Extracted information START
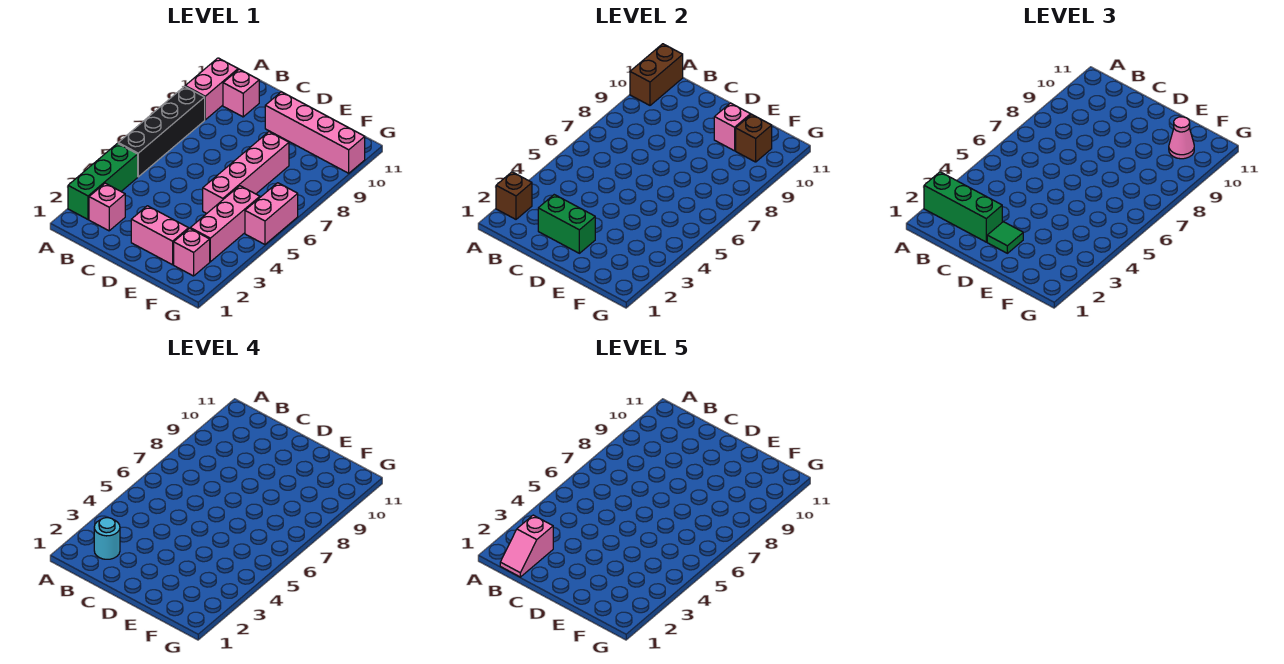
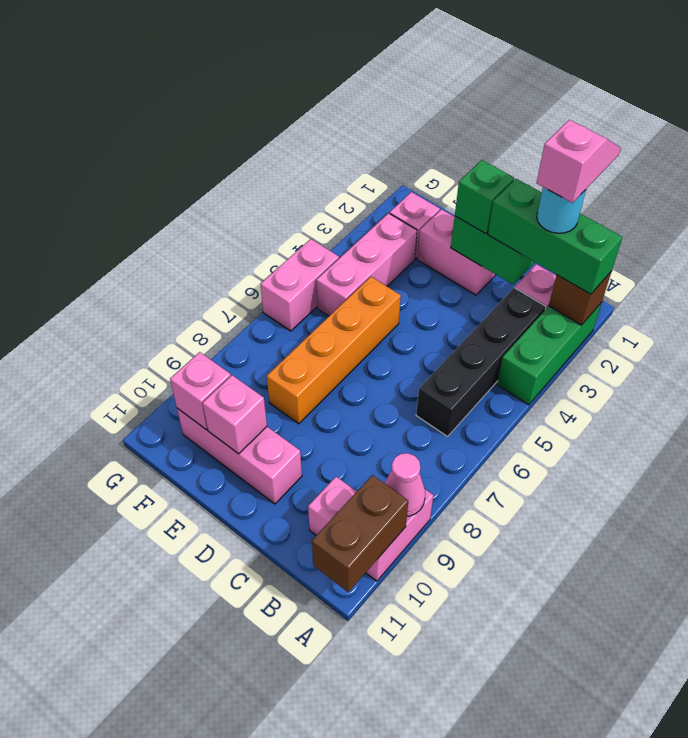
black brick A5:A8 level 1 -> black brick B3:B6 level 1
green tile D2 level 3 -> green brick D2 level 3
pink brick D10:G10 level 1 -> pink brick D10:F10 level 1
pink brick E5:E8 level 1 -> orange brick E5:E8 level 1
brown brick F10 level 2 -> pink brick F10 level 2
pink cone F10 level 3 -> pink cone A9 level 2

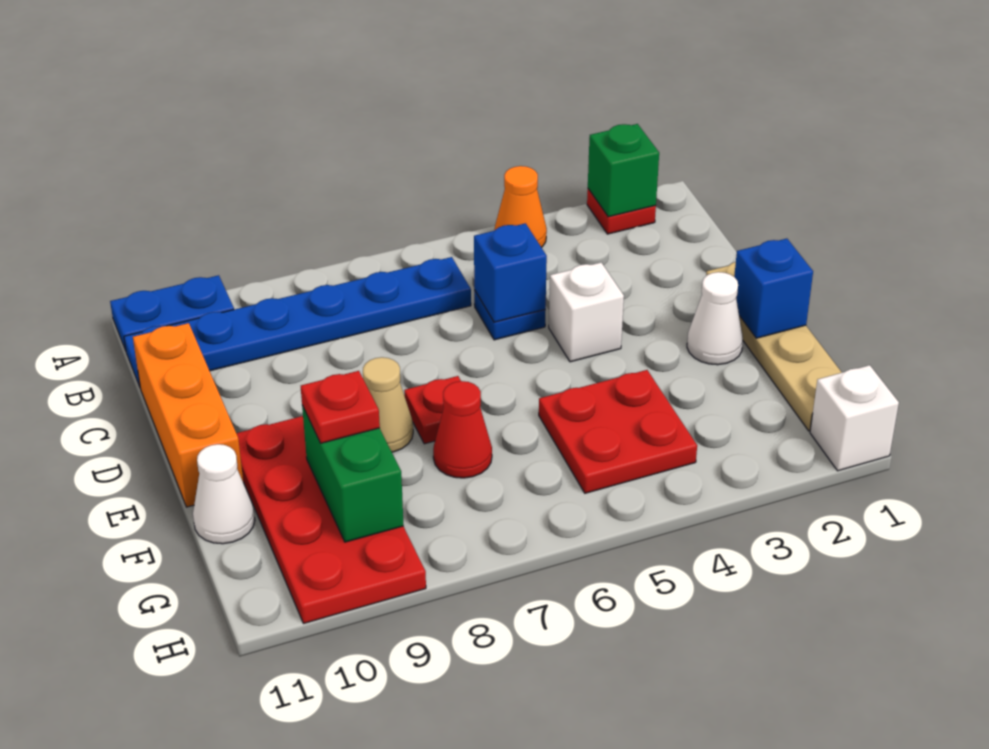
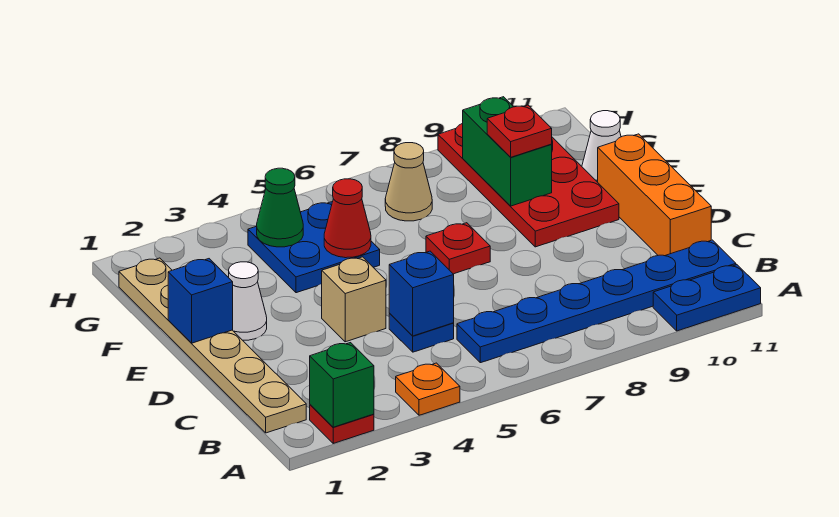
orange cone A4 level 1 -> orange plate A4 level 1
tan plate D1:G1 level 1 -> tan plate B1:G1 level 1
white brick D4 level 1 -> tan brick D4 level 1
tan cone E8 level 1 -> tan cone G7 level 1
red plate F4:G5 level 1 -> blue plate F4:G5 level 1
red cone F7 level 1 -> red cone F5 level 2
none -> green cone G4 level 2
white brick H1 level 1 -> none

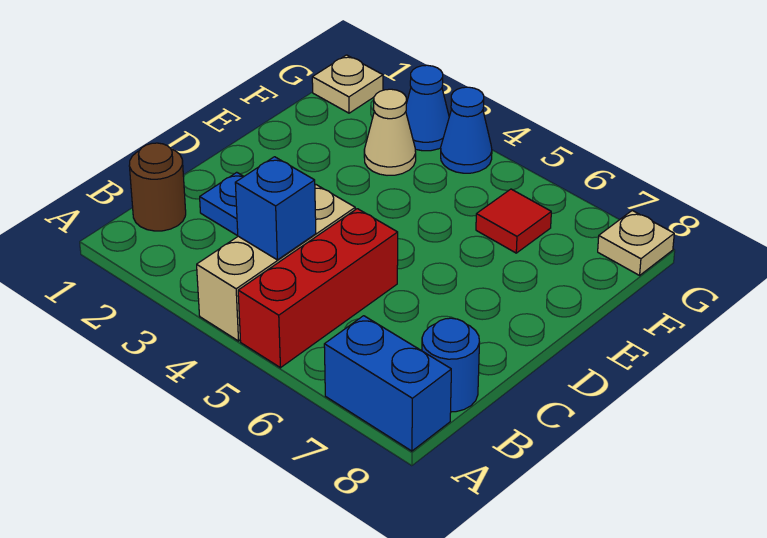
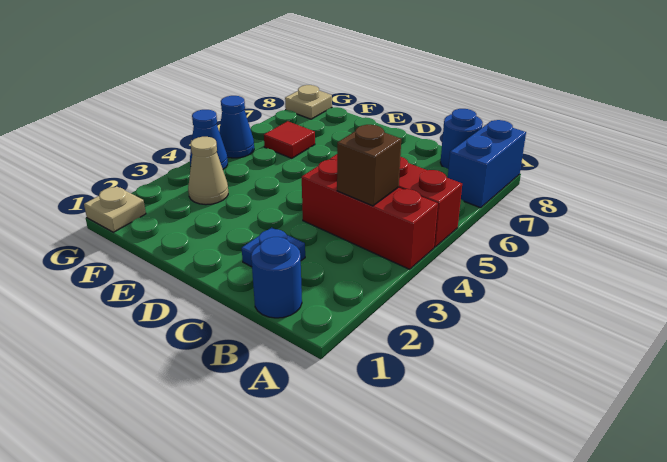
tan brick A4:C4 level 1 -> red brick A4:C4 level 1
brown round brick B1 level 1 -> blue round brick B1 level 1
blue brick B4 level 2 -> brown brick B4 level 2
blue cone G3 level 1 -> blue cone G5 level 1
Extracted information END
What you are asked to do:
All of the lines above should be retyped precisely, apart from the pictures.

Exercise answer:
black brick A5:A8 level 1 -> black brick B3:B6 level 1
green tile D2 level 3 -> green brick D2 level 3
pink brick D10:G10 level 1 -> pink brick D10:F10 level 1
pink brick E5:E8 level 1 -> orange brick E5:E8 level 1
brown brick F10 level 2 -> pink brick F10 level 2
pink cone F10 level 3 -> pink cone A9 level 2

orange cone A4 level 1 -> orange plate A4 level 1
tan plate D1:G1 level 1 -> tan plate B1:G1 level 1
white brick D4 level 1 -> tan brick D4 level 1
tan cone E8 level 1 -> tan cone G7 level 1
red plate F4:G5 level 1 -> blue plate F4:G5 level 1
red cone F7 level 1 -> red cone F5 level 2
none -> green cone G4 level 2
white brick H1 level 1 -> none

tan brick A4:C4 level 1 -> red brick A4:C4 level 1
brown round brick B1 level 1 -> blue round brick B1 level 1
blue brick B4 level 2 -> brown brick B4 level 2
blue cone G3 level 1 -> blue cone G5 level 1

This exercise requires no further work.